Problem to solve: In the listing that follows, locate the line containing "camera: 30 degrees left, 0 degrees up" and the line containing "(335, 471) = (262, 335): none -> green cone". Retype exactly those two lines and every line between them, and nothing more.
========================================
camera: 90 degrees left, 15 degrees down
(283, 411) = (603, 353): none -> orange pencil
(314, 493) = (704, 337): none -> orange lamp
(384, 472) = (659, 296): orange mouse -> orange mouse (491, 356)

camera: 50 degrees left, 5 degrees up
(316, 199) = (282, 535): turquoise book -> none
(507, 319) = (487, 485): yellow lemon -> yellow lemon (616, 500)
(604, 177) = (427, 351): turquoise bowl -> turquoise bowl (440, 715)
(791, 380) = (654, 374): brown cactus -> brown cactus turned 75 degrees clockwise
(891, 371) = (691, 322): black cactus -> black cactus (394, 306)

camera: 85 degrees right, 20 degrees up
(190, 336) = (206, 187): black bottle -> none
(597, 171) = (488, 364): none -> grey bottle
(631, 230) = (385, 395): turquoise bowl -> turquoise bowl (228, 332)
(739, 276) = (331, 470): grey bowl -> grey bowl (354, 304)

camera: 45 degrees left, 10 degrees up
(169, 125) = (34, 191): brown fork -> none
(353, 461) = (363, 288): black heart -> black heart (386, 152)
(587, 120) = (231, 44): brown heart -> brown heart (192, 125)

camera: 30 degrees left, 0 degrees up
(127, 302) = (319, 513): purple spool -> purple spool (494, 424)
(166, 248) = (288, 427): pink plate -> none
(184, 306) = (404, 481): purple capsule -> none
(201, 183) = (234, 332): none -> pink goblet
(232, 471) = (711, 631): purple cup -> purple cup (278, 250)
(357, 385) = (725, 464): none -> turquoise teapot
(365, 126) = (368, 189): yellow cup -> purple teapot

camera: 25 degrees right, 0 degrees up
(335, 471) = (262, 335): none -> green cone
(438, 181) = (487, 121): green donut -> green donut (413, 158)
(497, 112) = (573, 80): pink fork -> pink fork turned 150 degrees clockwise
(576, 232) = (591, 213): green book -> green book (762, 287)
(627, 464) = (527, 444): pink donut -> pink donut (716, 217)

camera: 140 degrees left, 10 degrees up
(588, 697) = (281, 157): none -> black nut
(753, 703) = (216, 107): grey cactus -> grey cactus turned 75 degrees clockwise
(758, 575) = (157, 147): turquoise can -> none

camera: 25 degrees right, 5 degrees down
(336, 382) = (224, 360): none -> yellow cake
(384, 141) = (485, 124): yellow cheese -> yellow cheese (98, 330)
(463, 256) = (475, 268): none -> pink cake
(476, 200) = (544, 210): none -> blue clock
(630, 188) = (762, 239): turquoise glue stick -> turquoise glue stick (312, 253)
========================================
Solution to this problem:
camera: 30 degrees left, 0 degrees up
(127, 302) = (319, 513): purple spool -> purple spool (494, 424)
(166, 248) = (288, 427): pink plate -> none
(184, 306) = (404, 481): purple capsule -> none
(201, 183) = (234, 332): none -> pink goblet
(232, 471) = (711, 631): purple cup -> purple cup (278, 250)
(357, 385) = (725, 464): none -> turquoise teapot
(365, 126) = (368, 189): yellow cup -> purple teapot

camera: 25 degrees right, 0 degrees up
(335, 471) = (262, 335): none -> green cone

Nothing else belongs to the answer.